** Opening Records supplied block **

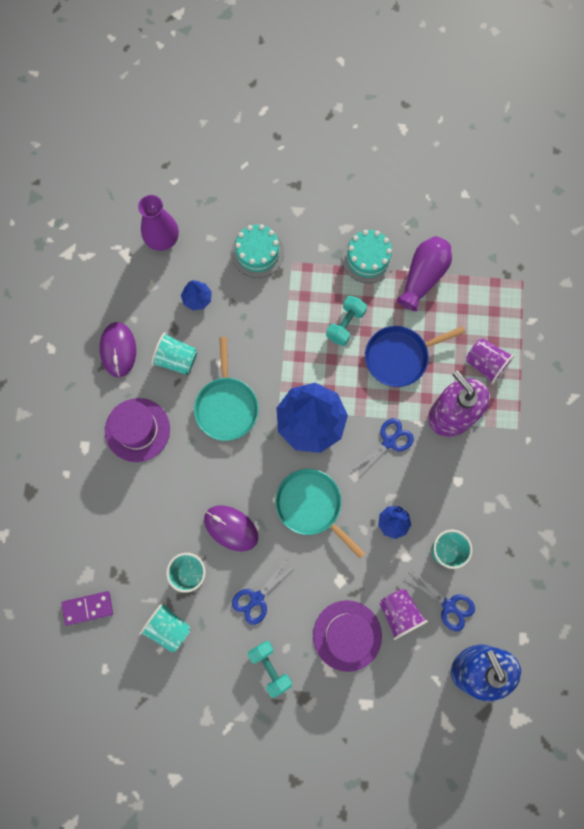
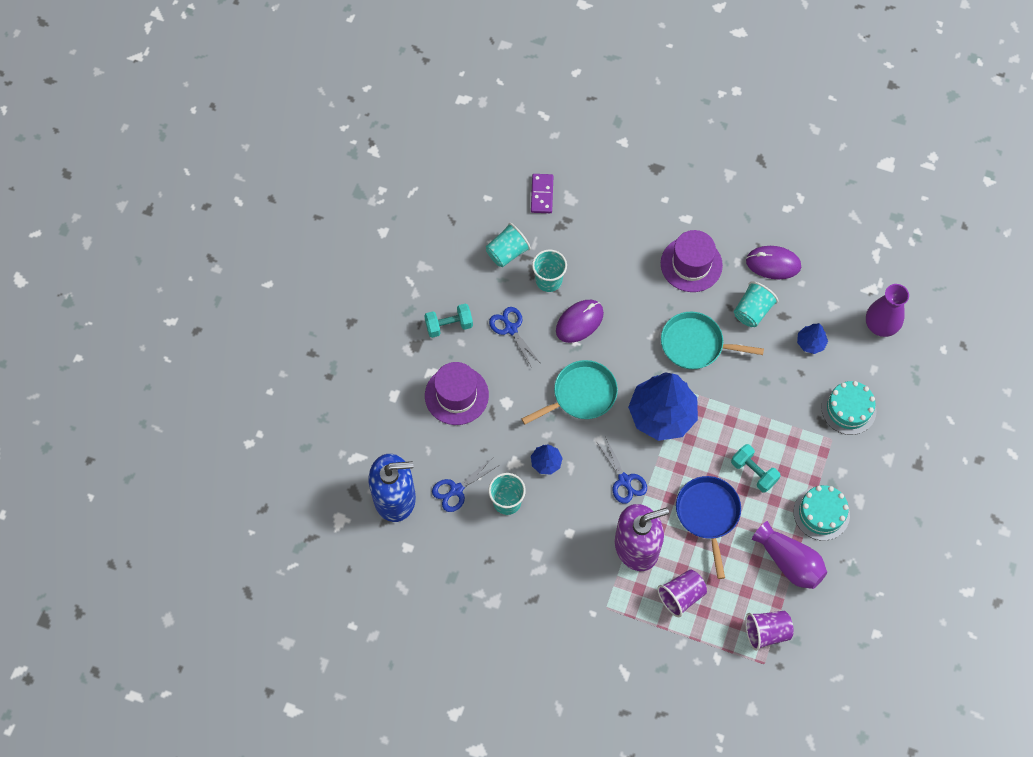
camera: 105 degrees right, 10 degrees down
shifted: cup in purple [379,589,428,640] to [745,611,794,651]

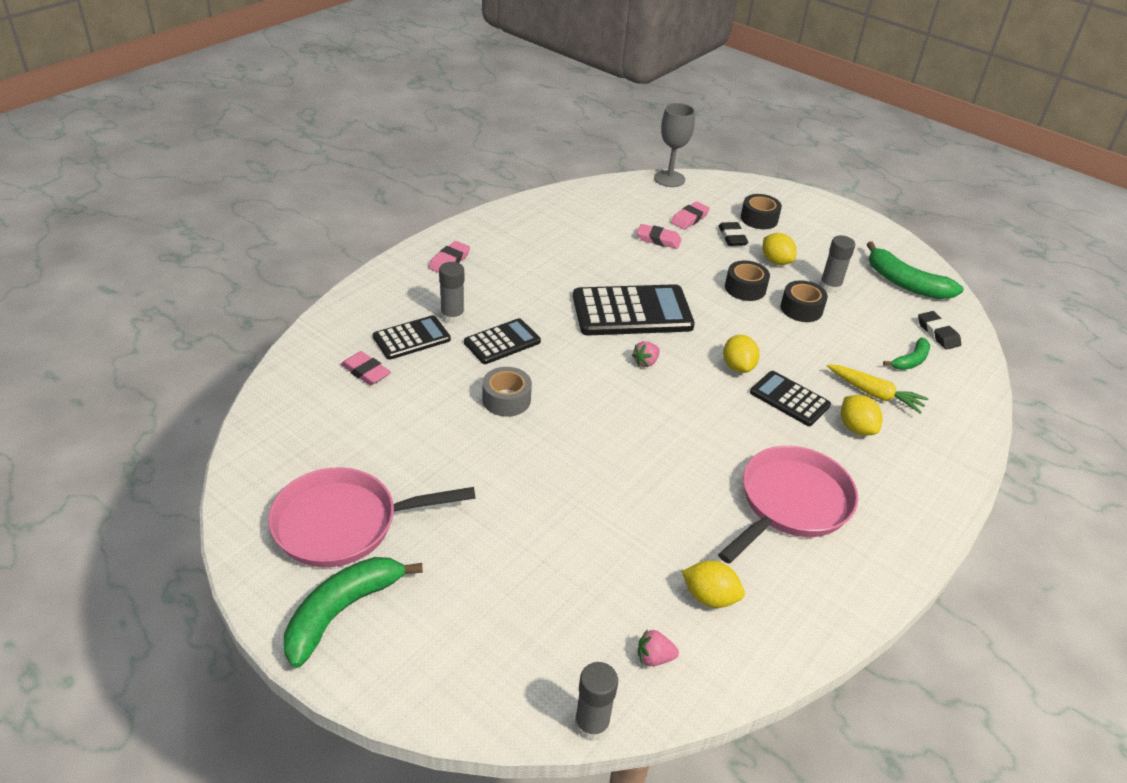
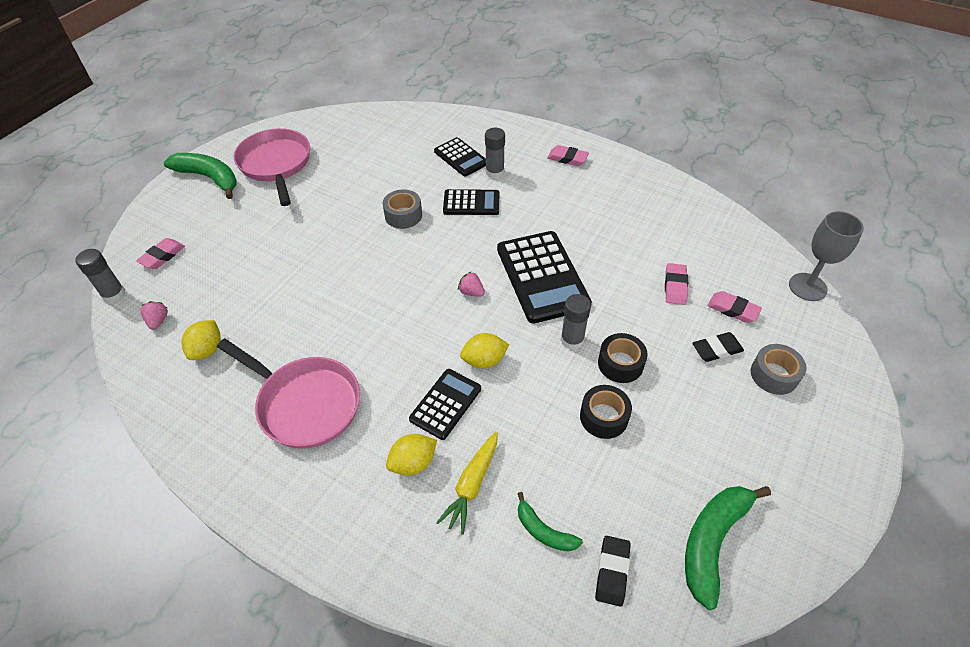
camera: 85 degrees right, 10 degrees up
gone: lemon in yellow [762,233,797,265]
shifted: glue stick in gray [820,235,855,293] to [561,294,591,350]; gum eraser in rose-pink [341,351,391,385] to [136,238,185,269]
repainted: roll of tape in ebony [741,194,782,229] to roll of tape in gray [751,344,806,395]
rotated: gum eraser in ebony [918,311,961,350] = [595,536,631,607] 45 degrees counterclockwise; calculator in ebony [464,318,541,364] = [443,189,499,215] 45 degrees counterclockwise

** Closing Records supplied block **

> **Exercise brief**:
Lines from the one that holds "shifted: cup in" through the final line of the material are to be duplicated exactly; no pictures belong in the copy.

> **Task answer**:
shifted: cup in purple [379,589,428,640] to [745,611,794,651]

camera: 85 degrees right, 10 degrees up
gone: lemon in yellow [762,233,797,265]
shifted: glue stick in gray [820,235,855,293] to [561,294,591,350]; gum eraser in rose-pink [341,351,391,385] to [136,238,185,269]
repainted: roll of tape in ebony [741,194,782,229] to roll of tape in gray [751,344,806,395]
rotated: gum eraser in ebony [918,311,961,350] = [595,536,631,607] 45 degrees counterclockwise; calculator in ebony [464,318,541,364] = [443,189,499,215] 45 degrees counterclockwise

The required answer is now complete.